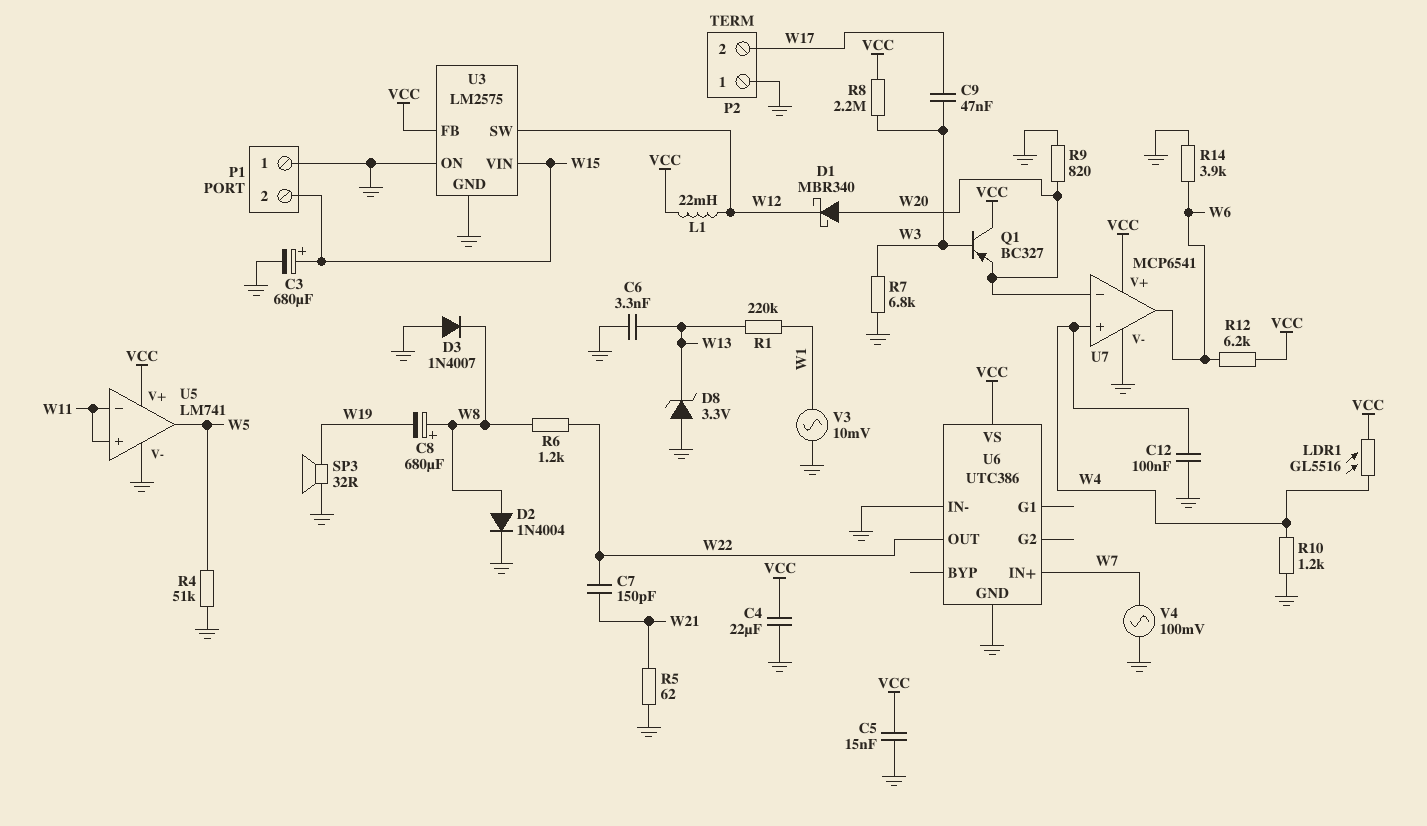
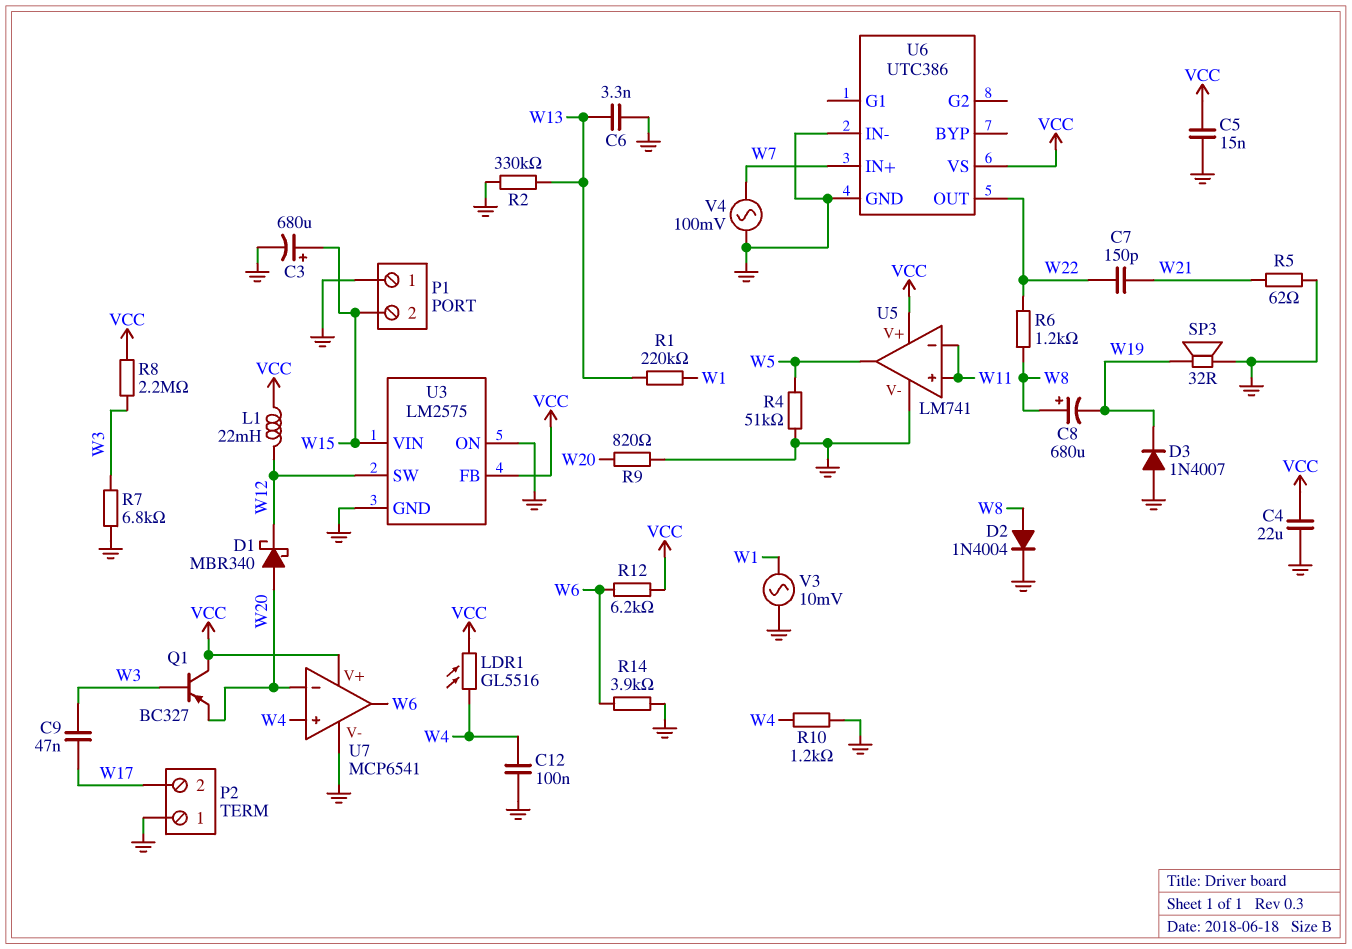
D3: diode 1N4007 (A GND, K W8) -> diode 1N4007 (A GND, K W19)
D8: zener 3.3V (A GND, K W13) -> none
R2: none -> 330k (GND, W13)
...
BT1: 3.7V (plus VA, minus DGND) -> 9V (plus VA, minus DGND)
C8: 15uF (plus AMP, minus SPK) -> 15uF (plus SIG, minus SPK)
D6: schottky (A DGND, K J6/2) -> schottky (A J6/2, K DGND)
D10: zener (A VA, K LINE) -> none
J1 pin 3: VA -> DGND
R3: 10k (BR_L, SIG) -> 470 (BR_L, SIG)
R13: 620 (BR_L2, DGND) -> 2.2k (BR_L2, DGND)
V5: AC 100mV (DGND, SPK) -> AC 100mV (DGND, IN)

_What this task involves_
Transcribe the lines above between the line holding "D3: diode 1N4007" and the line holding "R2: none -> 330k (GND, W13)", inclusive, exactly as they stand and with nothing added.

_Task result_
D3: diode 1N4007 (A GND, K W8) -> diode 1N4007 (A GND, K W19)
D8: zener 3.3V (A GND, K W13) -> none
R2: none -> 330k (GND, W13)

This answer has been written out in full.